■ WHAT YOU WILL DO: In the entries below, find every line with "LIGHT" and copy it.

■ DATA TO USE:
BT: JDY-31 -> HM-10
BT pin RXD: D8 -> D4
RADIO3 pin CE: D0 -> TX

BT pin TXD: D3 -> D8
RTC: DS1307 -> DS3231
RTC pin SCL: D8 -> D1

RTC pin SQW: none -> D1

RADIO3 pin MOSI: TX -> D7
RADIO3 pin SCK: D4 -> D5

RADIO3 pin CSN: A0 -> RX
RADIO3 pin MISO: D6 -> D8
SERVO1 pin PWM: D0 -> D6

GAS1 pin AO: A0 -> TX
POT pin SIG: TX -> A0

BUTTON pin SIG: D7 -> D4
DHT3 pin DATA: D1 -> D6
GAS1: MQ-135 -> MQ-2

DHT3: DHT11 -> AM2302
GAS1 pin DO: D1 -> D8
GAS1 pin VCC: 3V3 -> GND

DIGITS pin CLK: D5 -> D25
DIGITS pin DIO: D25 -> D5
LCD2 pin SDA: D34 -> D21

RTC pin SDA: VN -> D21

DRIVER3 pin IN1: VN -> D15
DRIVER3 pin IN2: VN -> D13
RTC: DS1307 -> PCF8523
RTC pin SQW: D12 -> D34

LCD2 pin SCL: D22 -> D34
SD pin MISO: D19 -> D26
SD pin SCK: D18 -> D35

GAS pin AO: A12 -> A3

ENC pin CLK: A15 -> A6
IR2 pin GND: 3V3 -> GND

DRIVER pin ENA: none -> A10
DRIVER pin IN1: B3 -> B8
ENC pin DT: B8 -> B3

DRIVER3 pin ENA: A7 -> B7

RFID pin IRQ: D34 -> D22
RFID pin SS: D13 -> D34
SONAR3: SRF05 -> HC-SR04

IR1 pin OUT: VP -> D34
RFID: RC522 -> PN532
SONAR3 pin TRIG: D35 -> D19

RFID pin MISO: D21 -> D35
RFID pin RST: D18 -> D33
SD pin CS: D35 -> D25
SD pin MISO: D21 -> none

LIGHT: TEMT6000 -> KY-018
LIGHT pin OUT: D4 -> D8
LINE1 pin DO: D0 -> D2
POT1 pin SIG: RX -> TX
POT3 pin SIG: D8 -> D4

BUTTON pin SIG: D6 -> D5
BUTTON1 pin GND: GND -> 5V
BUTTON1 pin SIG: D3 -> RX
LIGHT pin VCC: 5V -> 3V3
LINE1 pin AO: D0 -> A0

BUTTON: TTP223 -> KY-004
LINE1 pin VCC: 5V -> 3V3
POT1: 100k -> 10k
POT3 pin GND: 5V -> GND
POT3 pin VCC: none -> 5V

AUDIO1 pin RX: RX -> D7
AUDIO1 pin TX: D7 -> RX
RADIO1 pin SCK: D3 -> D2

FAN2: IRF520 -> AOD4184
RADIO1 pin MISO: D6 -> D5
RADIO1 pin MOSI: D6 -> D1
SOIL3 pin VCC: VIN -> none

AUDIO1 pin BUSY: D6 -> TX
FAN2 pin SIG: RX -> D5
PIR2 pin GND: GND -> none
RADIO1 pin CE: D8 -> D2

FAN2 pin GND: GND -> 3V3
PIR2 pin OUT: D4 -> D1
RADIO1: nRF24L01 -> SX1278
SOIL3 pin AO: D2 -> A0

■ RESULT BELOW:
LIGHT: TEMT6000 -> KY-018
LIGHT pin OUT: D4 -> D8
LIGHT pin VCC: 5V -> 3V3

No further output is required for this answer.